Problem statement |
Emit only the lines from the line containing "blue watering can [582,117,675,187]" through the last line of the entries, unchanged.

Supplied material section start

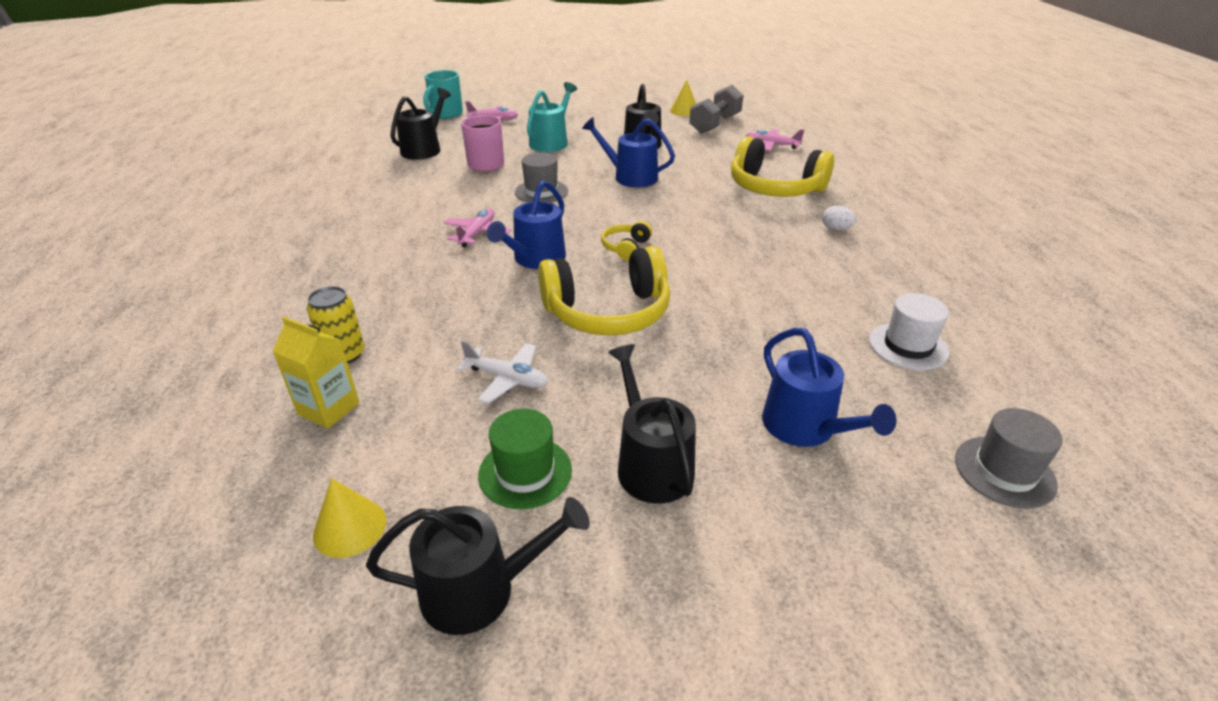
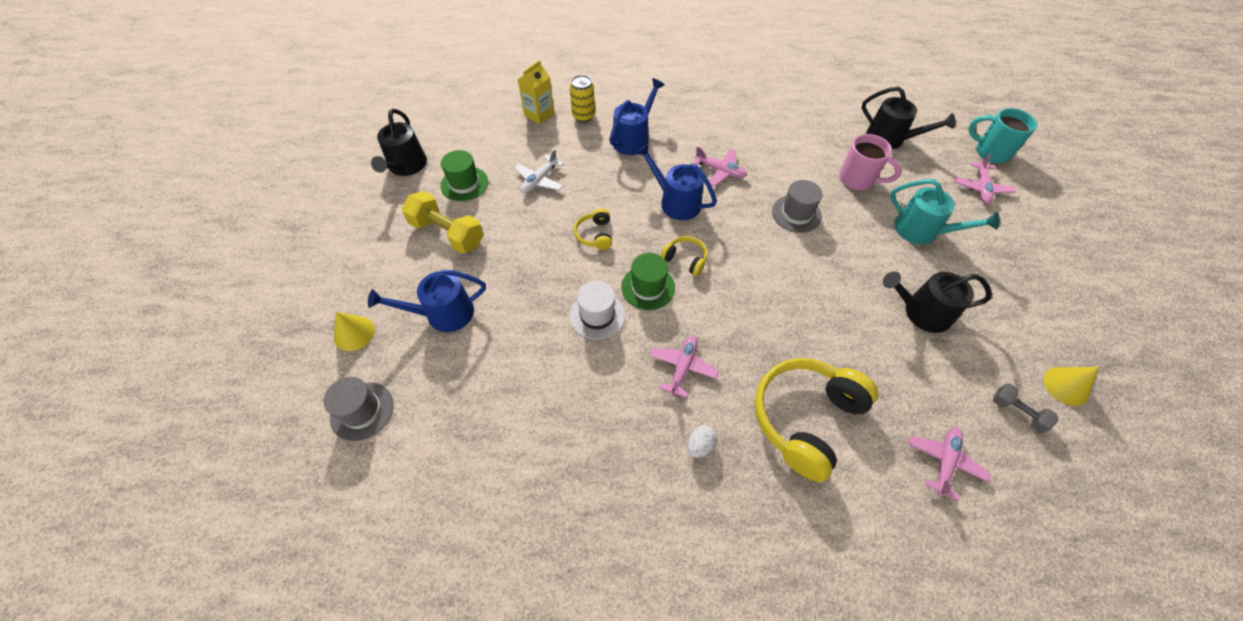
camera: 100 degrees right, 20 degrees up
yellow cone [313,478,387,558] -> yellow cone moved to [334,312,375,351]
yellow headphones [538,246,670,336] -> yellow headphones [574,209,612,250], size x0.46
blue watering can [582,117,675,187] -> blue watering can moved to [609,78,665,155]
black watering can [608,344,696,504] -> yellow dumbbell [402,191,484,254]
grey dumbbell [689,85,743,134] -> grey dumbbell [993,383,1058,433], size x0.54
white hat [869,293,949,370] -> white hat moved to [569,281,625,340]
none -> green hat [621,253,675,310]
none -> pink plane [649,336,719,398]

Supplied material section end

Task result |
blue watering can [582,117,675,187] -> blue watering can moved to [609,78,665,155]
black watering can [608,344,696,504] -> yellow dumbbell [402,191,484,254]
grey dumbbell [689,85,743,134] -> grey dumbbell [993,383,1058,433], size x0.54
white hat [869,293,949,370] -> white hat moved to [569,281,625,340]
none -> green hat [621,253,675,310]
none -> pink plane [649,336,719,398]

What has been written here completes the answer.